Goal of the exercise —
Transcribe word for word the lines below from the line with "(488, 351) = (377, 359): red" through the line with "(217, 237) = (557, 218): blue", ends included.

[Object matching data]
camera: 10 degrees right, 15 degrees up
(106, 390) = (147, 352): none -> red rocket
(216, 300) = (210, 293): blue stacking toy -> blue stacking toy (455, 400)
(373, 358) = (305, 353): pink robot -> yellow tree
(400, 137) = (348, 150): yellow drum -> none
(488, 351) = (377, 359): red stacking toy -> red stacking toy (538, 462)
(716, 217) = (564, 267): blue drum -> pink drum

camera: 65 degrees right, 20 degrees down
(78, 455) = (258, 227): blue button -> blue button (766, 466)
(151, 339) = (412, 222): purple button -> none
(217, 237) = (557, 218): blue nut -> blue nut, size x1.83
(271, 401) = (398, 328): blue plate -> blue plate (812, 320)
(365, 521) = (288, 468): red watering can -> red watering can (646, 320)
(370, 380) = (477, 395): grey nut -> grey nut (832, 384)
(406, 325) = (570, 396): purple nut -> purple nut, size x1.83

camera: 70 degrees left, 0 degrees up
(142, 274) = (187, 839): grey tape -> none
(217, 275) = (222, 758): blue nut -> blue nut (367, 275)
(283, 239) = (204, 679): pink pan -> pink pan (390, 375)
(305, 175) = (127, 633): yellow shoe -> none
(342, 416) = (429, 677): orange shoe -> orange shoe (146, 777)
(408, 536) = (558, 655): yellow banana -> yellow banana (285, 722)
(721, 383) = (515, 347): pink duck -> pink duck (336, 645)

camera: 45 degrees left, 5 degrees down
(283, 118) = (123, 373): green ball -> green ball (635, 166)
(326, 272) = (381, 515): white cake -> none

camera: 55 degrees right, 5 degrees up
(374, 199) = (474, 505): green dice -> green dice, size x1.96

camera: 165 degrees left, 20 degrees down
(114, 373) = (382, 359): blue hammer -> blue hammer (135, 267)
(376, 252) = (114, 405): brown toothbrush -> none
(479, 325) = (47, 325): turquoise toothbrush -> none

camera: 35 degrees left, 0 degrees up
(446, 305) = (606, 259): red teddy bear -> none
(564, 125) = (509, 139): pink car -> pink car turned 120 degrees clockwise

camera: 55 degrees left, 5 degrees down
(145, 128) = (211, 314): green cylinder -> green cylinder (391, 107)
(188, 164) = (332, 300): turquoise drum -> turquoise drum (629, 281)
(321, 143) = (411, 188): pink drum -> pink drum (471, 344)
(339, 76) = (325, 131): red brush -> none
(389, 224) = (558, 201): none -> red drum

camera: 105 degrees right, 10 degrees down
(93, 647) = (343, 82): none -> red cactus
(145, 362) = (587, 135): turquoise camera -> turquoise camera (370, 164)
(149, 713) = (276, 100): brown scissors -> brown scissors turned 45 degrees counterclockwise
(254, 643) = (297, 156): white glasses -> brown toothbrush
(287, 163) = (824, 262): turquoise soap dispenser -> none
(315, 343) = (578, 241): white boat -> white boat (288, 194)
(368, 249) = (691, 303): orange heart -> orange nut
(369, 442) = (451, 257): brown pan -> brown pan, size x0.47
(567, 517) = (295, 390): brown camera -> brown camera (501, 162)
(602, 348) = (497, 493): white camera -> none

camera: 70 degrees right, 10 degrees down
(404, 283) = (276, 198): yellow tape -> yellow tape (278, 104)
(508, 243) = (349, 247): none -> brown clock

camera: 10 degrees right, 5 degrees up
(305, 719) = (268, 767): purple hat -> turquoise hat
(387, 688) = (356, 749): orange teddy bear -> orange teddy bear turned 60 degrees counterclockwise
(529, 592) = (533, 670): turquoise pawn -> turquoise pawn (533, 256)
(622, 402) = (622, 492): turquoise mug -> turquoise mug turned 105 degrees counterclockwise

Reply to the task —
(488, 351) = (377, 359): red stacking toy -> red stacking toy (538, 462)
(716, 217) = (564, 267): blue drum -> pink drum

camera: 65 degrees right, 20 degrees down
(78, 455) = (258, 227): blue button -> blue button (766, 466)
(151, 339) = (412, 222): purple button -> none
(217, 237) = (557, 218): blue nut -> blue nut, size x1.83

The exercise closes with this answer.